§ **Data for this exercise**
==*==
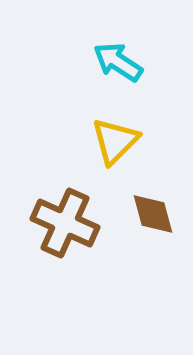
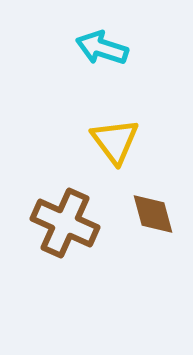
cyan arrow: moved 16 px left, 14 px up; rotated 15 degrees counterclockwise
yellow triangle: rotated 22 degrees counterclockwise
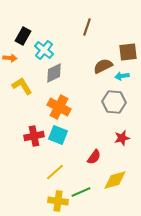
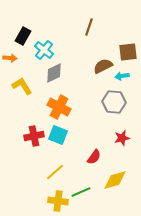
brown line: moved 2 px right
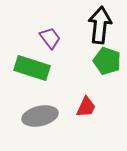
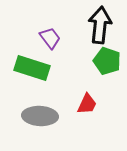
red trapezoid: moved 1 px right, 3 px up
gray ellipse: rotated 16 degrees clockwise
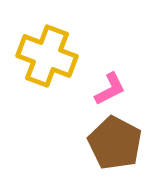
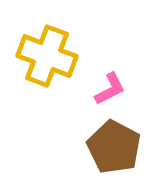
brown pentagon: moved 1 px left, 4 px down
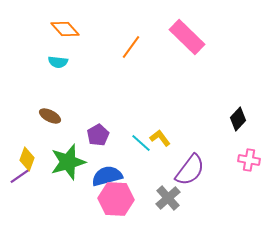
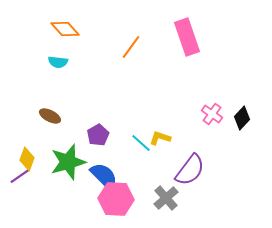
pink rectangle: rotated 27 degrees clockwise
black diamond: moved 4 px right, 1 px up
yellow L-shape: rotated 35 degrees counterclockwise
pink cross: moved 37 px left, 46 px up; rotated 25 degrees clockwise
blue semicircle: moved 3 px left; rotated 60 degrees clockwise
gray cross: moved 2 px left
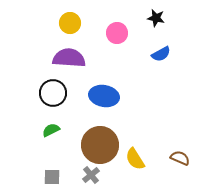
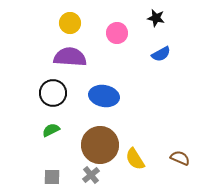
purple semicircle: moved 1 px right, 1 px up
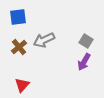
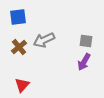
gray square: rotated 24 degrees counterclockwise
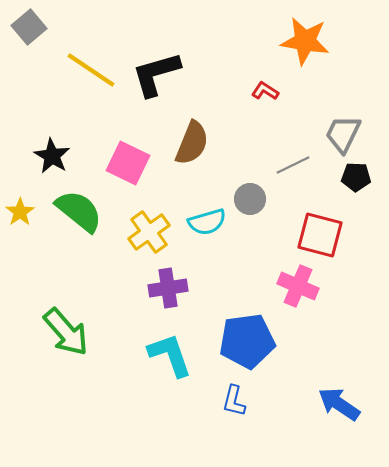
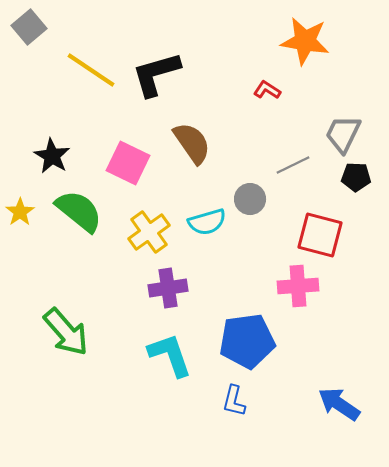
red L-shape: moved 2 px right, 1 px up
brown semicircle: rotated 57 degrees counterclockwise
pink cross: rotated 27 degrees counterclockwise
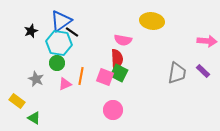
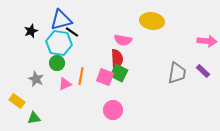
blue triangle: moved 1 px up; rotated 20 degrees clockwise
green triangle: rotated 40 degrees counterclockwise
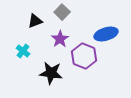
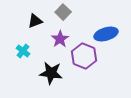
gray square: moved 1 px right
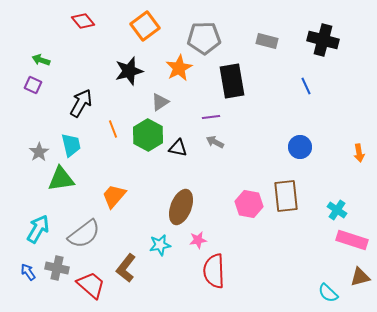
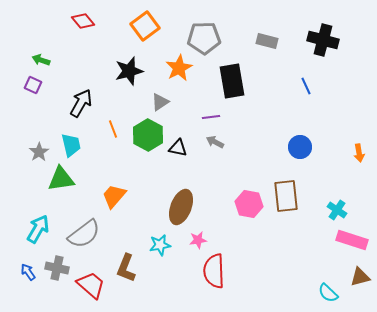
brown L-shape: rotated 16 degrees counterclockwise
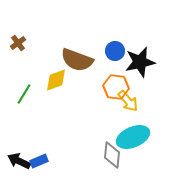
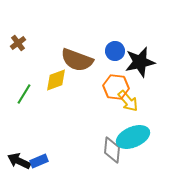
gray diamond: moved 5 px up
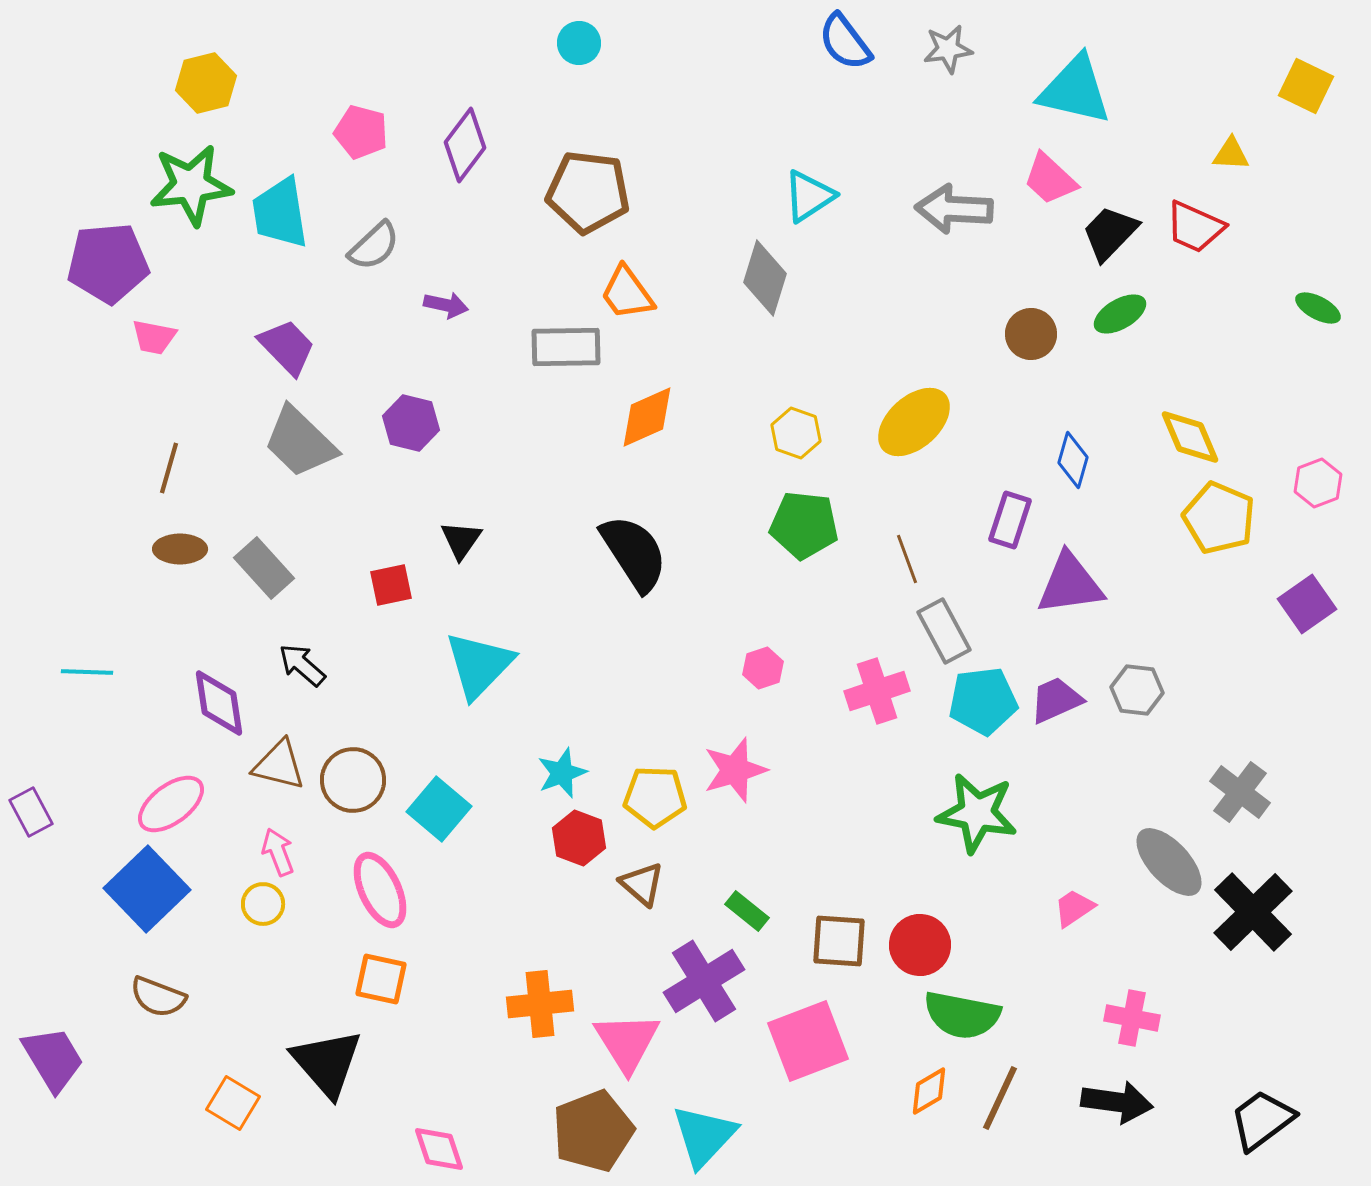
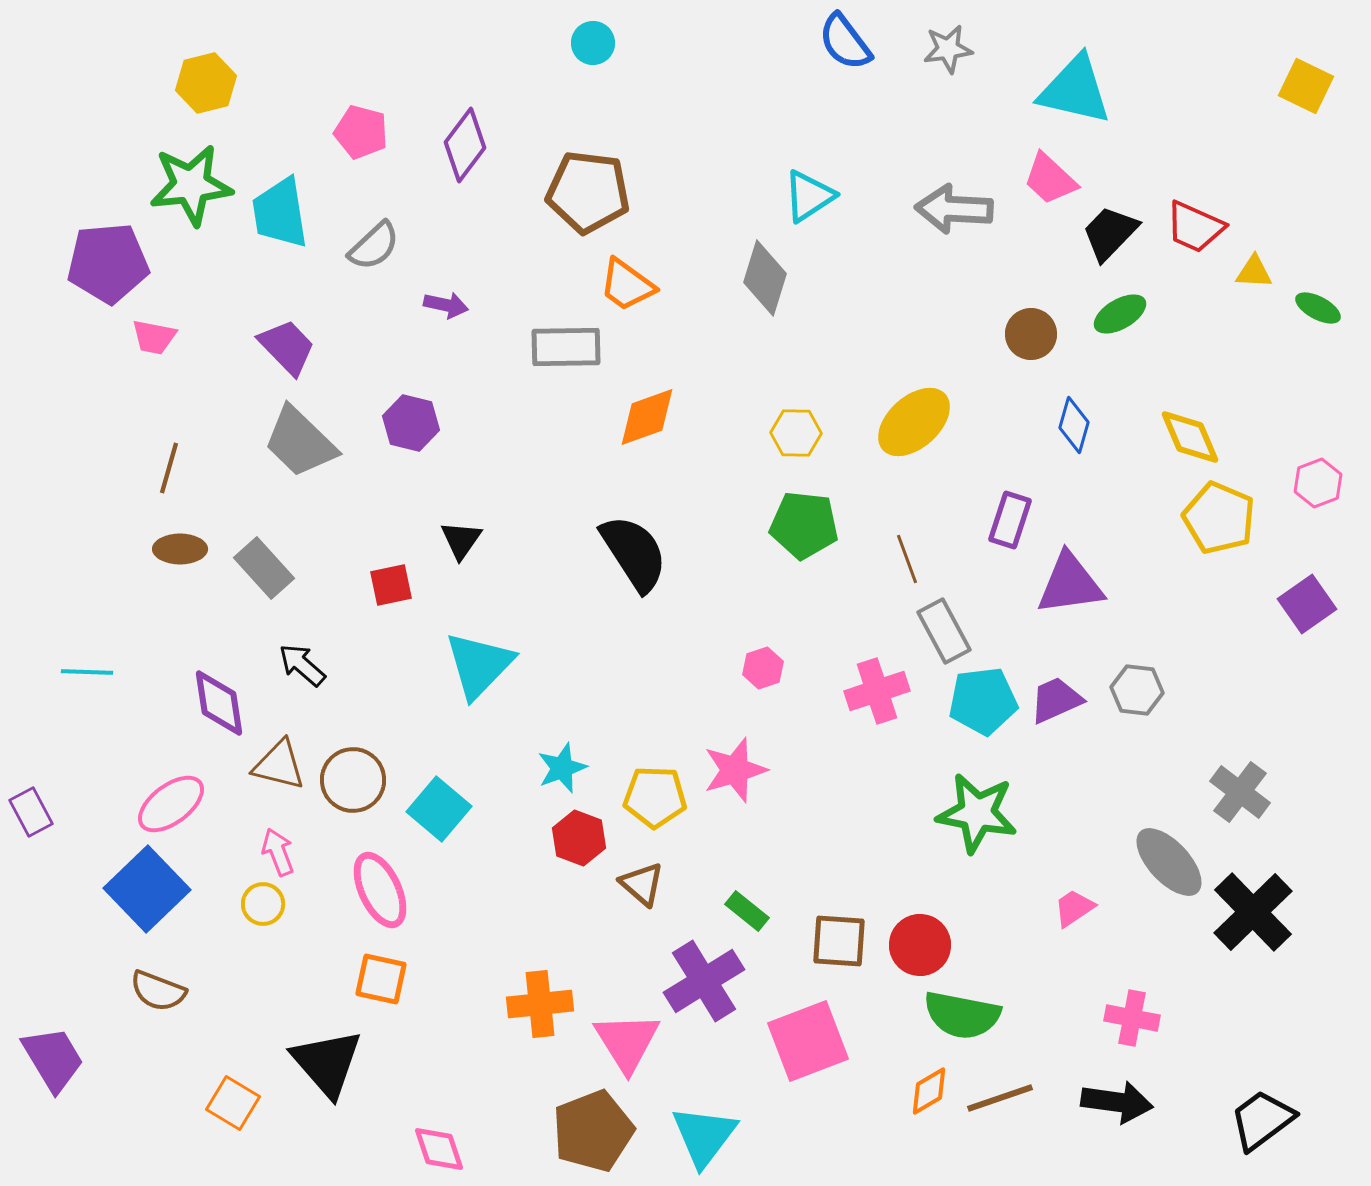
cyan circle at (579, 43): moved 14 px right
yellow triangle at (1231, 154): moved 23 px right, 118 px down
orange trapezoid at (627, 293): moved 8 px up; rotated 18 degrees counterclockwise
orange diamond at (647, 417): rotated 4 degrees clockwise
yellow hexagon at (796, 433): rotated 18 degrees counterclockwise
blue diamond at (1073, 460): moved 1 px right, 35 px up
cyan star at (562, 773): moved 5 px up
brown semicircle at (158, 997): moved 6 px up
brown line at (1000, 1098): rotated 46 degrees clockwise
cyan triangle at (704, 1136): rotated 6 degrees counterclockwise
==*==
§ **Exercise goal**
Look over the records above and copy each line that includes the string "down".

§ **Task output**
brown pentagon: moved 1 px left, 4 px down
yellow triangle at (1231, 154): moved 23 px right, 118 px down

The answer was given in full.